*Requirement:*
Copy out each line below containing "left".
:: Input
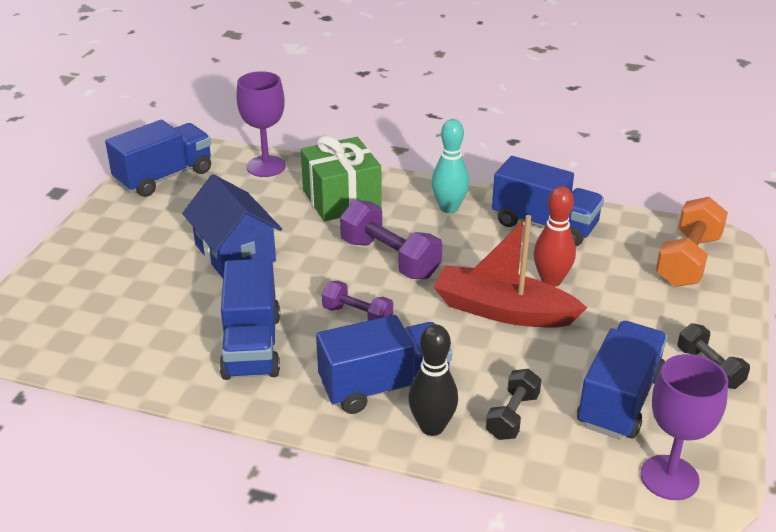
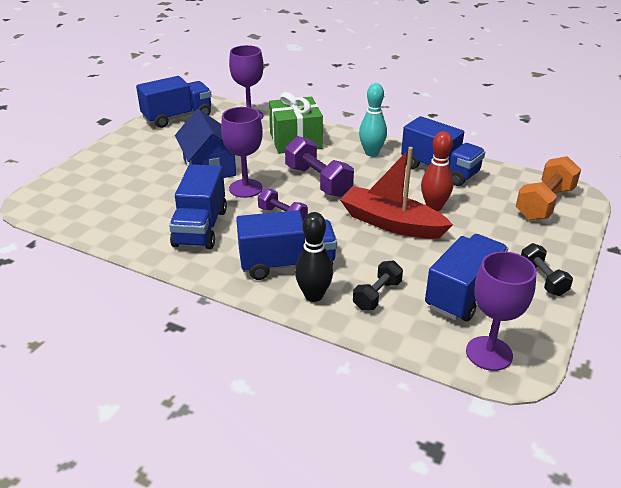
camera: 10 degrees right, 0 degrees up
(295, 279) = (245, 188): none -> purple goblet

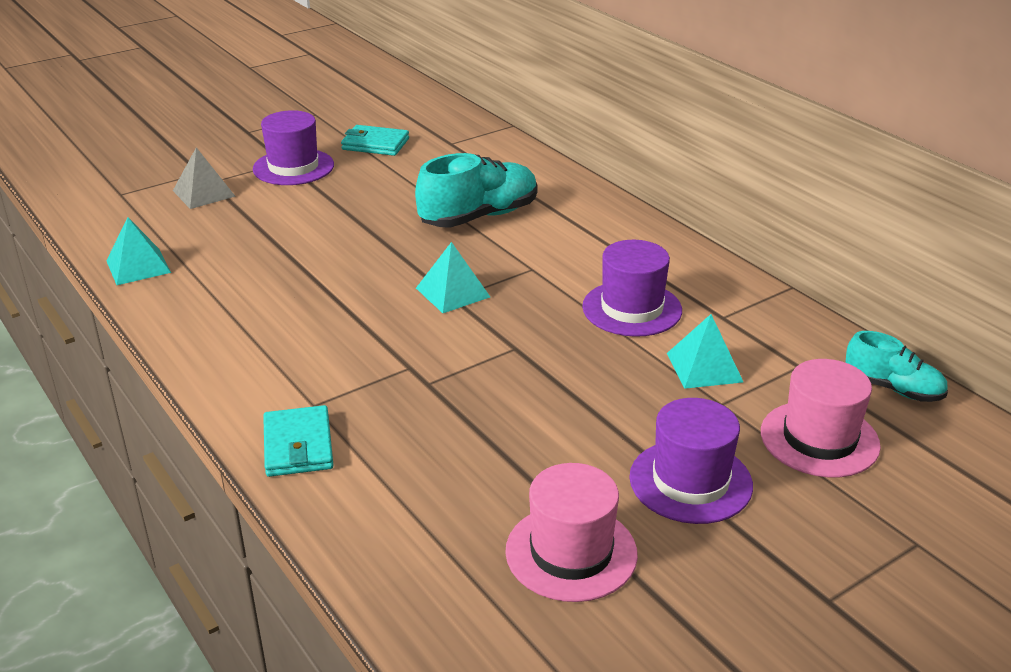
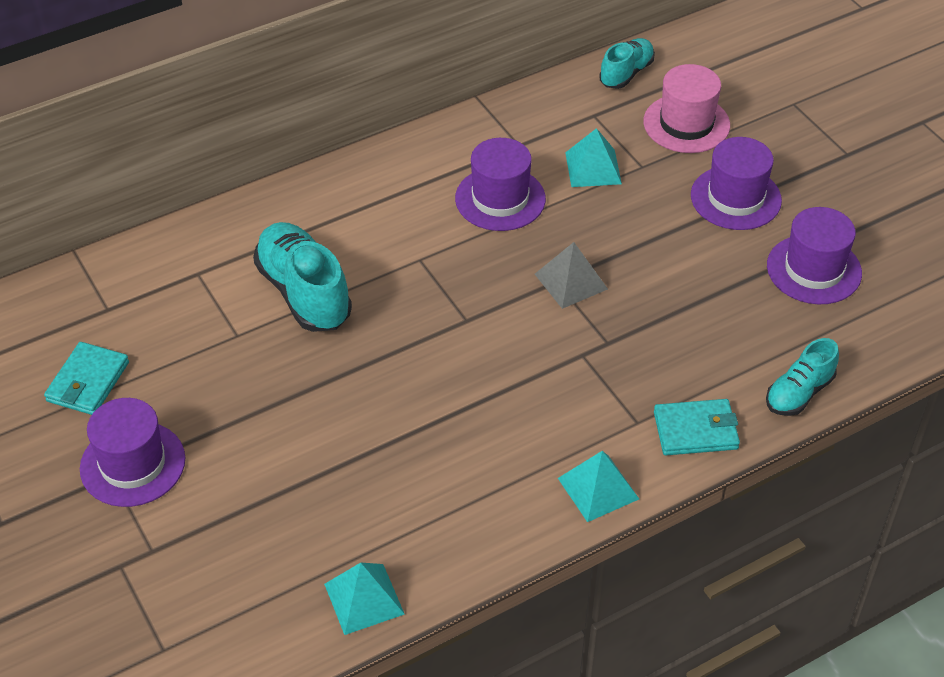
camera: 85 degrees left, 15 degrees up
(204, 193) = (185, 554): grey pyramid -> grey pyramid (571, 281)
(350, 531) = (799, 393): none -> turquoise shoe
(453, 292) = (457, 320): turquoise pyramid -> turquoise pyramid (598, 488)
(571, 552) = (814, 269): pink hat -> purple hat

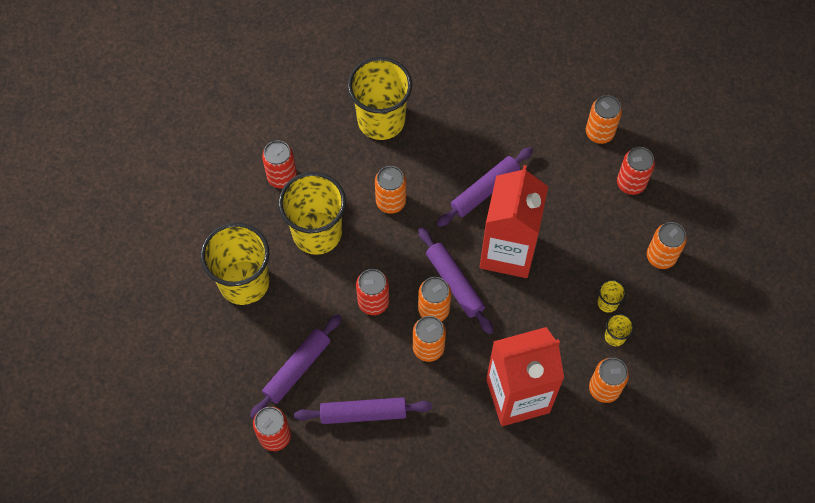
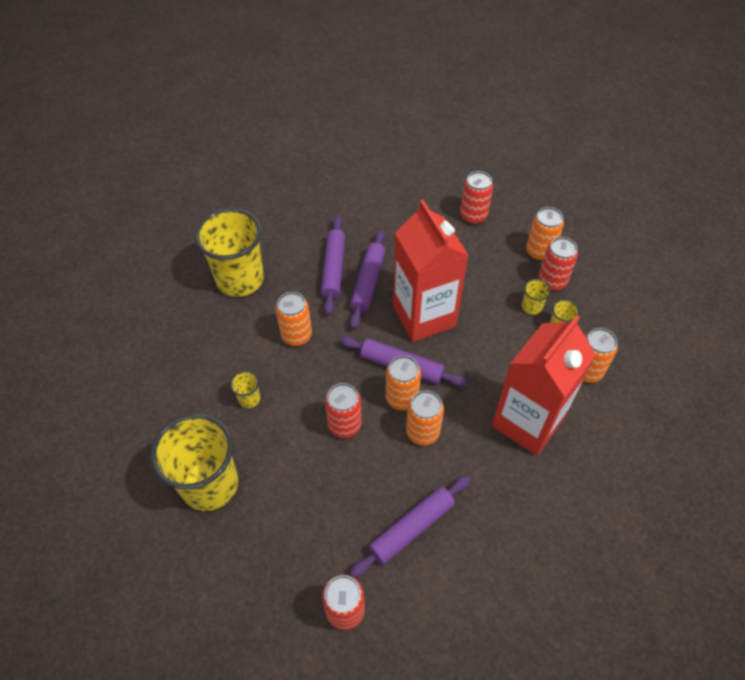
camera: 35 degrees left, 10 degrees down
(282, 177) = (182, 372): red can -> red can (552, 281)
(297, 369) = (319, 530): purple rolling pin -> purple rolling pin (334, 269)
(317, 233) = (249, 399): yellow cup -> yellow cup, size x0.41
(599, 133) = (421, 196): orange can -> none

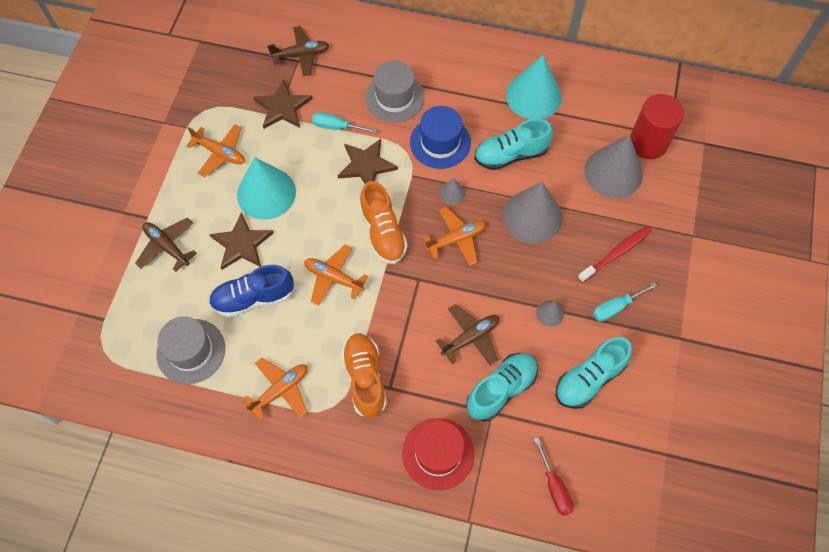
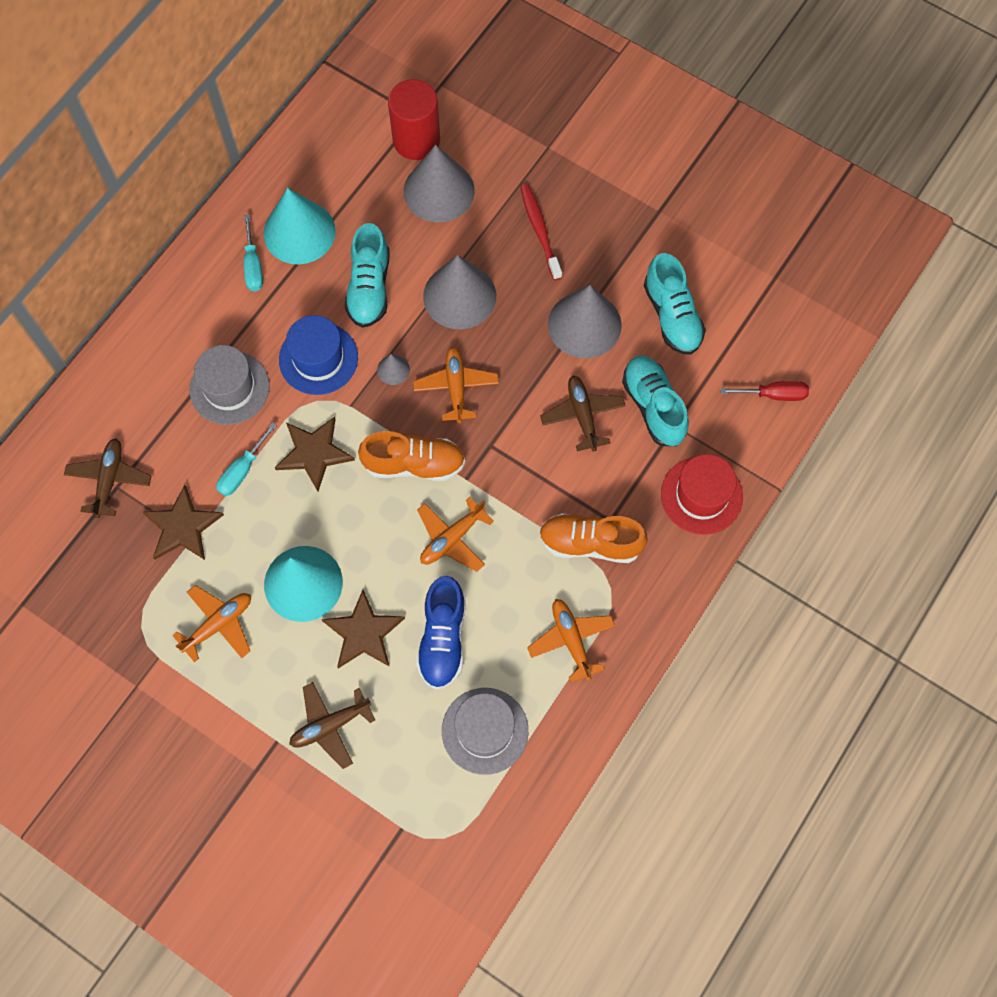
camera: 70 degrees left, 5 degrees up
(550, 313) = (584, 324): grey cone -> grey cone, size x2.28
(616, 307) = (602, 257): turquoise screwdriver -> turquoise screwdriver (253, 266)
::::
*Written solution:*
camera: 85 degrees left, 15 degrees up
camera: 35 degrees left, 10 degrees down
camera: 70 degrees left, 5 degrees up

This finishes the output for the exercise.